**Description of the task**
Beginning with the first line of the data below, reproduce every line unchanged, ending with the line that holds "ratio: 0.65".

□ □ □

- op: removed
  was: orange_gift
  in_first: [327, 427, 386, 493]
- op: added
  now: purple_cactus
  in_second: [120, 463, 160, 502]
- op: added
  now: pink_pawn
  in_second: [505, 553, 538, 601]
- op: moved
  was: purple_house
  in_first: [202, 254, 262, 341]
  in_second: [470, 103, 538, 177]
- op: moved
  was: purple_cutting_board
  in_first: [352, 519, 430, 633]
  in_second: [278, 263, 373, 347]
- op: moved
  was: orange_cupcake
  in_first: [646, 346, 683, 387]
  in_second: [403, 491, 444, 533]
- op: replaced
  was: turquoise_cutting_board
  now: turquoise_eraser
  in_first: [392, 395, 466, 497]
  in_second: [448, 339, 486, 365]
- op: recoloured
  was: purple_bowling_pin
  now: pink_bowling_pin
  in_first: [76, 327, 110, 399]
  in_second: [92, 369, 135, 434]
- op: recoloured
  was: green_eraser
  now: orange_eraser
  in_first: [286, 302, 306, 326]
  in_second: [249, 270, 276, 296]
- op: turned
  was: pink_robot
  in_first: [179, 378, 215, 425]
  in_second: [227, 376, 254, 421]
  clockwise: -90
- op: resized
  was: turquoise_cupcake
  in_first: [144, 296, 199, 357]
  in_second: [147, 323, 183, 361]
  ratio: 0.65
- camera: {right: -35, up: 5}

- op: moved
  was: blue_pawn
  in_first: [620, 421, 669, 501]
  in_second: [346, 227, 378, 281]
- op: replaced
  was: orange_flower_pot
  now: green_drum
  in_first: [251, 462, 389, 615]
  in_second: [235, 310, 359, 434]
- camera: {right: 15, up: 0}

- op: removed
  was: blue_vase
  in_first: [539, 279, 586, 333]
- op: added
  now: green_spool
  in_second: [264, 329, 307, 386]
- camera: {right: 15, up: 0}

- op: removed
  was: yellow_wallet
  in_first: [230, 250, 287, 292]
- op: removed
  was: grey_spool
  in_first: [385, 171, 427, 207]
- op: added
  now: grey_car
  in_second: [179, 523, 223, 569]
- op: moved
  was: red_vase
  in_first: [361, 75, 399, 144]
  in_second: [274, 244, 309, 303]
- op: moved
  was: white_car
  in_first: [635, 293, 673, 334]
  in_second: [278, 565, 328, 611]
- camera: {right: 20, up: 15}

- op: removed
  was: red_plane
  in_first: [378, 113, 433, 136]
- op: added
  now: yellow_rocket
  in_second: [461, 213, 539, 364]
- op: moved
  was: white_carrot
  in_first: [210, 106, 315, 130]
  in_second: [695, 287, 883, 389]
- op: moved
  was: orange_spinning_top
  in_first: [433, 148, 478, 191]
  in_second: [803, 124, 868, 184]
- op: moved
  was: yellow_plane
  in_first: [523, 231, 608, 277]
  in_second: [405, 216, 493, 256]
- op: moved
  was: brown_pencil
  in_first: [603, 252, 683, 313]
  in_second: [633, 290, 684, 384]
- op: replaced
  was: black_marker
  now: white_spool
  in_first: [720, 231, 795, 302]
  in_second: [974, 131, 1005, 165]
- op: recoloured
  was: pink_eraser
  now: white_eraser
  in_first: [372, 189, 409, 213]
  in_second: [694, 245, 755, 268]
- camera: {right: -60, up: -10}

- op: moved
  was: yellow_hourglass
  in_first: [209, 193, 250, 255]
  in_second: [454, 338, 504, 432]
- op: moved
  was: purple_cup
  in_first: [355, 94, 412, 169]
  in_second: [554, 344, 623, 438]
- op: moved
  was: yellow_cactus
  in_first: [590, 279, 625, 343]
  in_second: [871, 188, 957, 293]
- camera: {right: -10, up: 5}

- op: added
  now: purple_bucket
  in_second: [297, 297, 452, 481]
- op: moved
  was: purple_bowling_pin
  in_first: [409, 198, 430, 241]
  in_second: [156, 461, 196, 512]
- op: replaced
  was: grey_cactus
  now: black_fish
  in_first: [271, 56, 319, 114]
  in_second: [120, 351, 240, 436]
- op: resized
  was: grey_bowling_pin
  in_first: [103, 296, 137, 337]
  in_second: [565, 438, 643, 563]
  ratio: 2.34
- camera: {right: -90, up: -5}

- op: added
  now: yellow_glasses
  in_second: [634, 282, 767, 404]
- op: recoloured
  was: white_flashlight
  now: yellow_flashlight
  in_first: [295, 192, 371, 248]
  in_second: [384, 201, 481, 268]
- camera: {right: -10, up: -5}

□ □ □

**Result of the task**
- op: removed
  was: orange_gift
  in_first: [327, 427, 386, 493]
- op: added
  now: purple_cactus
  in_second: [120, 463, 160, 502]
- op: added
  now: pink_pawn
  in_second: [505, 553, 538, 601]
- op: moved
  was: purple_house
  in_first: [202, 254, 262, 341]
  in_second: [470, 103, 538, 177]
- op: moved
  was: purple_cutting_board
  in_first: [352, 519, 430, 633]
  in_second: [278, 263, 373, 347]
- op: moved
  was: orange_cupcake
  in_first: [646, 346, 683, 387]
  in_second: [403, 491, 444, 533]
- op: replaced
  was: turquoise_cutting_board
  now: turquoise_eraser
  in_first: [392, 395, 466, 497]
  in_second: [448, 339, 486, 365]
- op: recoloured
  was: purple_bowling_pin
  now: pink_bowling_pin
  in_first: [76, 327, 110, 399]
  in_second: [92, 369, 135, 434]
- op: recoloured
  was: green_eraser
  now: orange_eraser
  in_first: [286, 302, 306, 326]
  in_second: [249, 270, 276, 296]
- op: turned
  was: pink_robot
  in_first: [179, 378, 215, 425]
  in_second: [227, 376, 254, 421]
  clockwise: -90
- op: resized
  was: turquoise_cupcake
  in_first: [144, 296, 199, 357]
  in_second: [147, 323, 183, 361]
  ratio: 0.65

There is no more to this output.